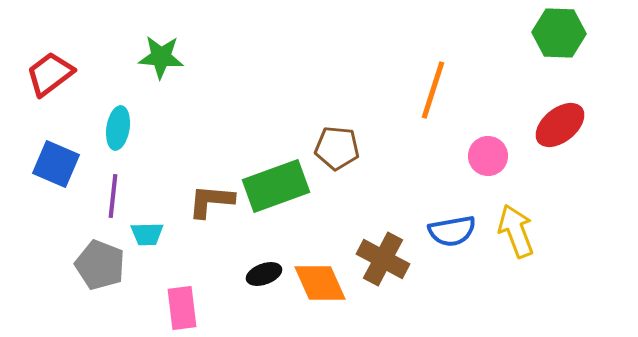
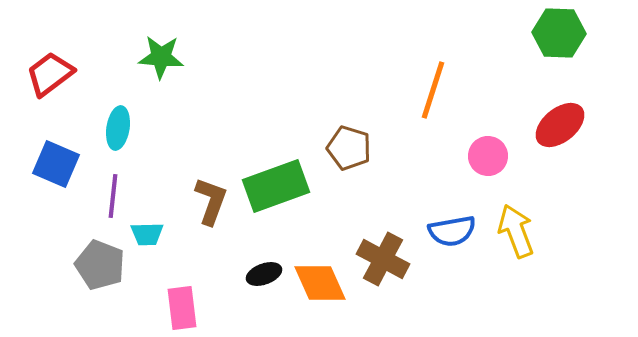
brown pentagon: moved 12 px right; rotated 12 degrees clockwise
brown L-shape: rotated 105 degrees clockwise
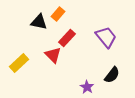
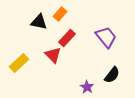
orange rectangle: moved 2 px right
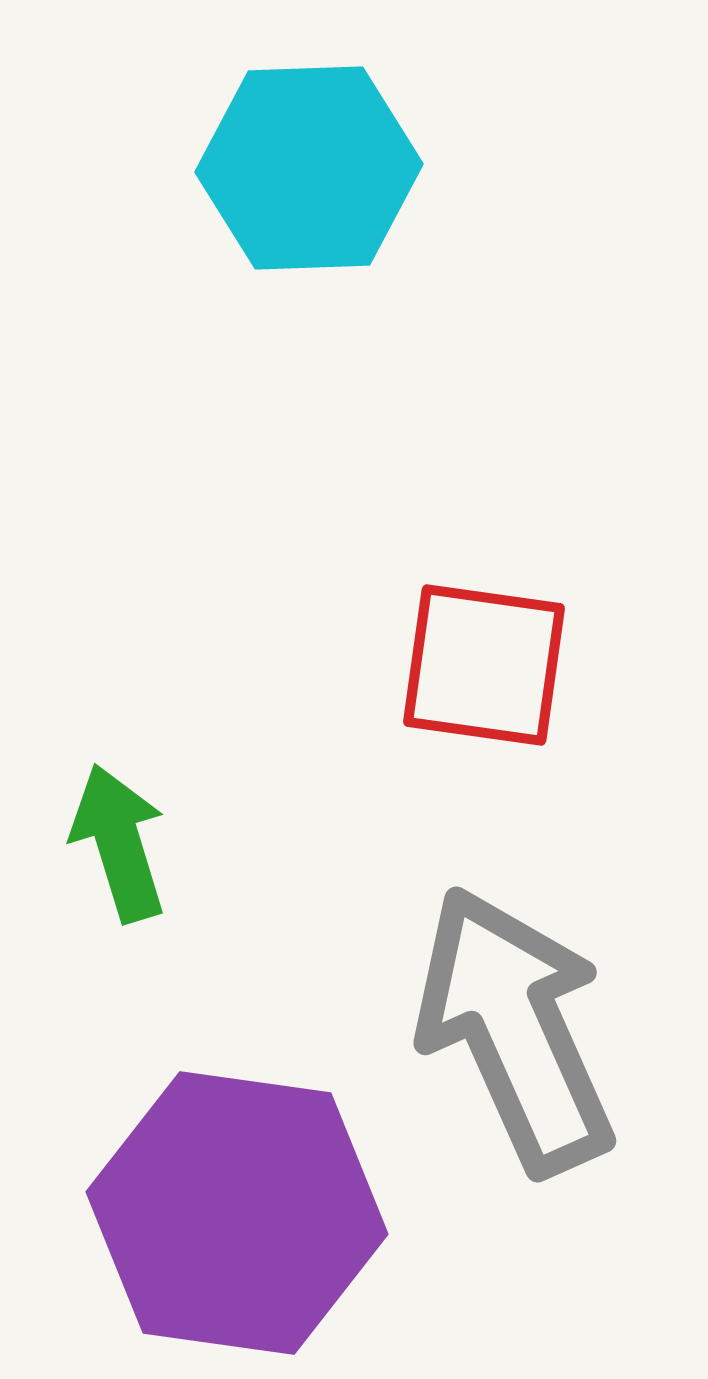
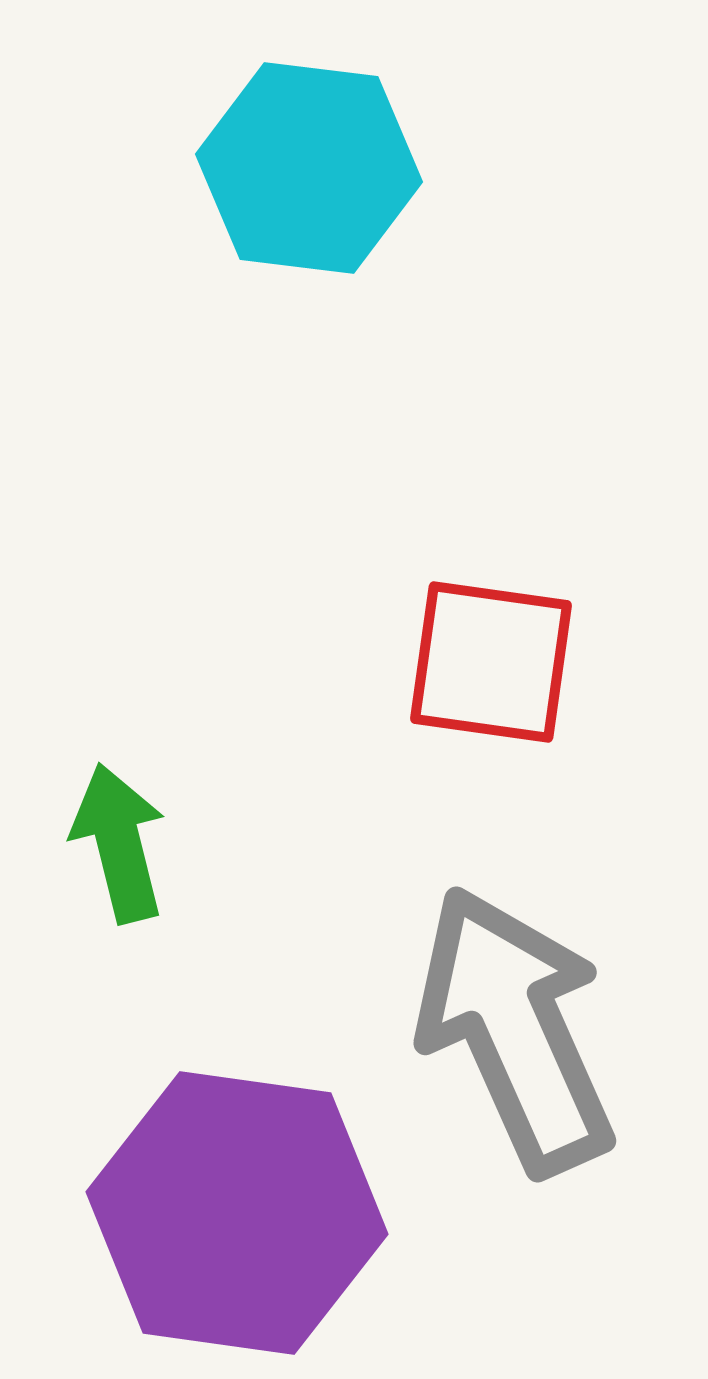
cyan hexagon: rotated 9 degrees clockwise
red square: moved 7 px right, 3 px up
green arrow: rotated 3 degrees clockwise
= = =
◆ EXERCISE
Looking at the material, work out the number of lines holding "right", and write that number alone.

◆ ANSWER AREA
3